* **Work task**
Working from the records below, return word for word the line that contains "FAN: IRF520 -> AOD4184" and each line after it, ending with the last. Skip all pictures.

(Before-and-after change records)
---------------

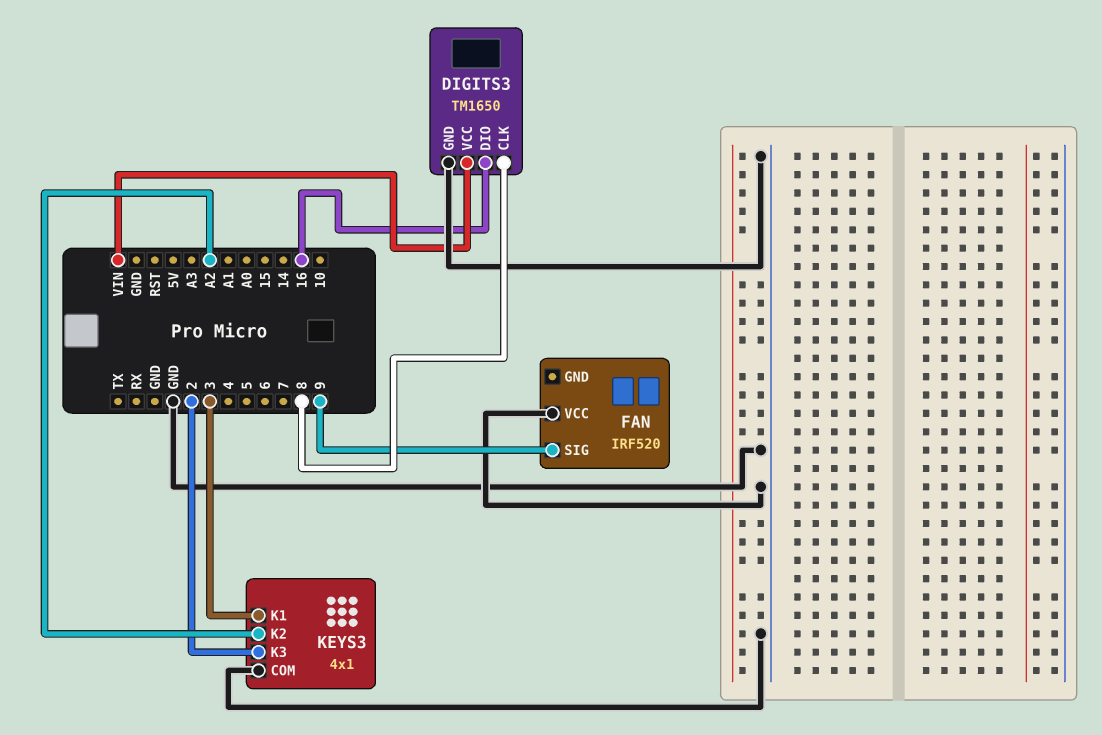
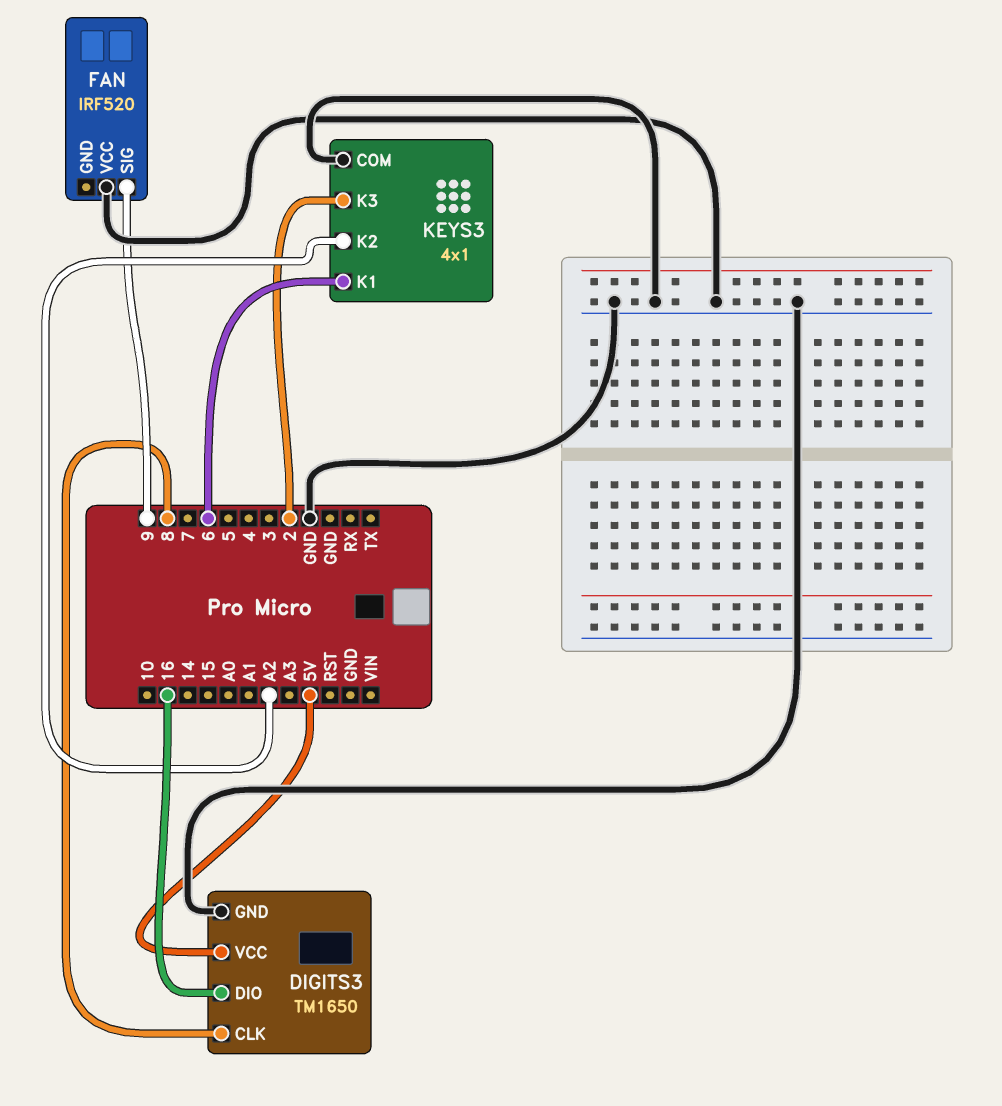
DIGITS3 pin VCC: VIN -> 5V
KEYS3 pin K1: 3 -> 6

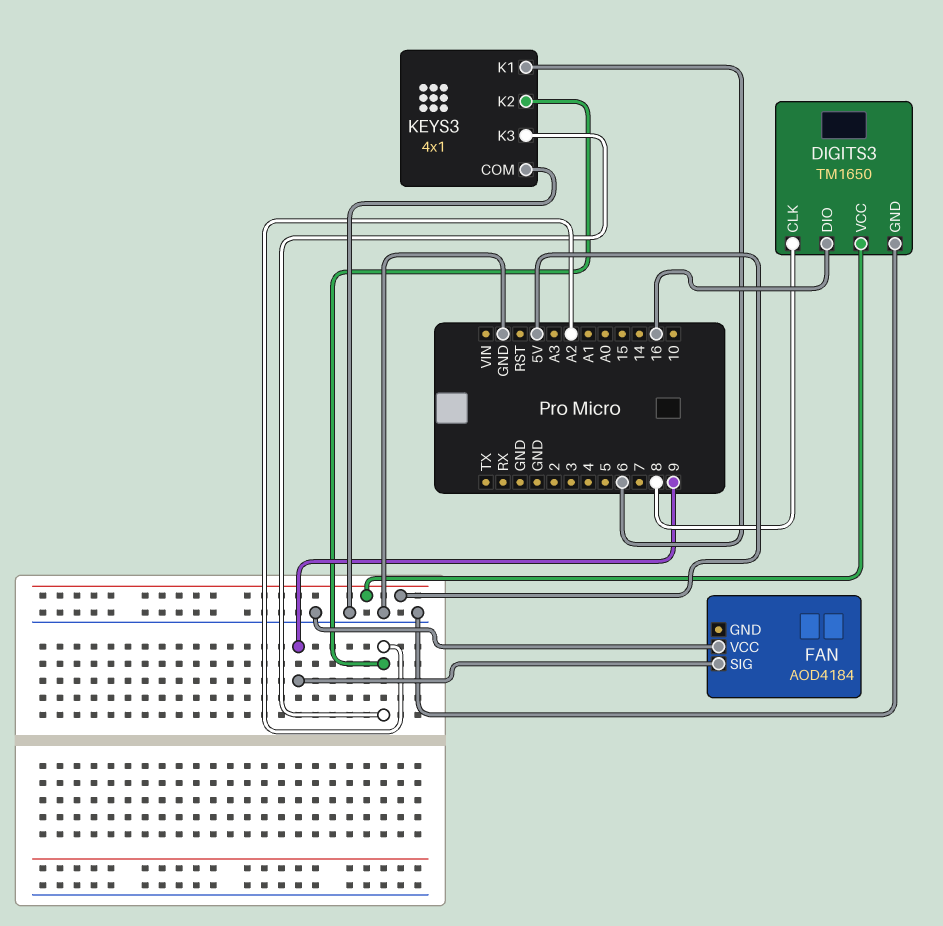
FAN: IRF520 -> AOD4184
KEYS3 pin K3: 2 -> A2

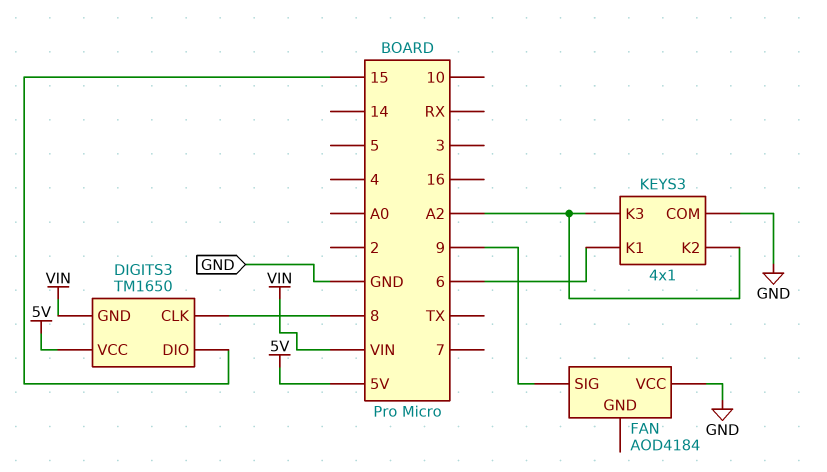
DIGITS3 pin DIO: 16 -> 15
DIGITS3 pin GND: GND -> VIN

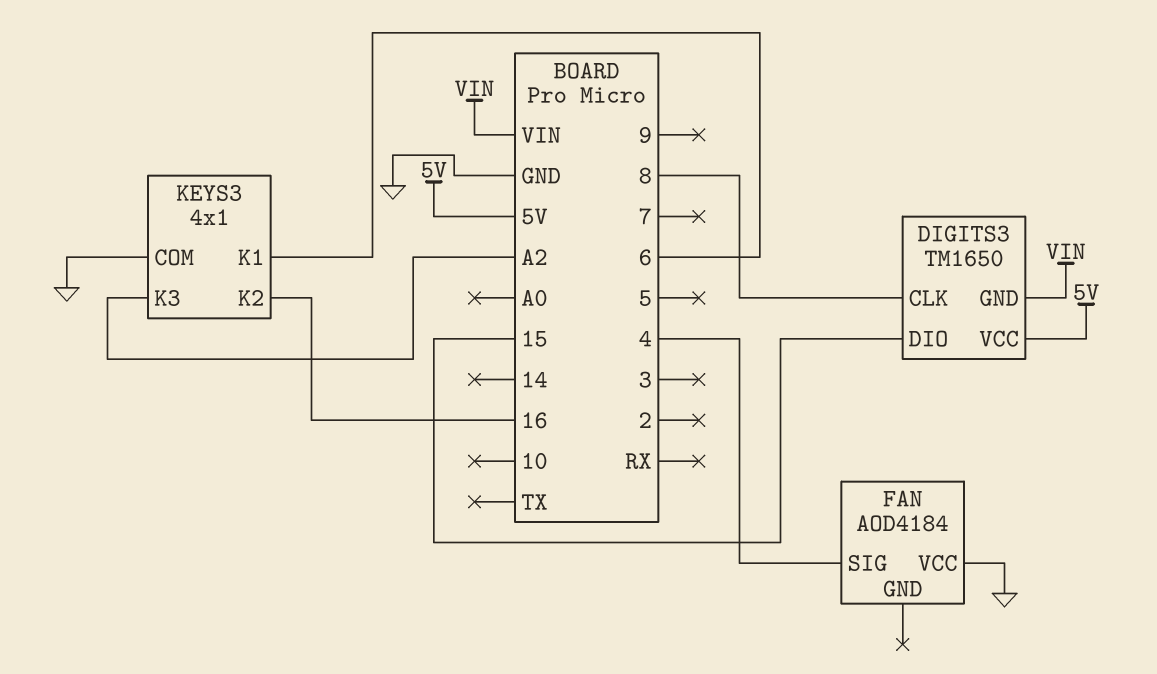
FAN pin SIG: 9 -> 4
KEYS3 pin K2: A2 -> 16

---------------

* **Answer for this exercise**
FAN: IRF520 -> AOD4184
KEYS3 pin K3: 2 -> A2

DIGITS3 pin DIO: 16 -> 15
DIGITS3 pin GND: GND -> VIN

FAN pin SIG: 9 -> 4
KEYS3 pin K2: A2 -> 16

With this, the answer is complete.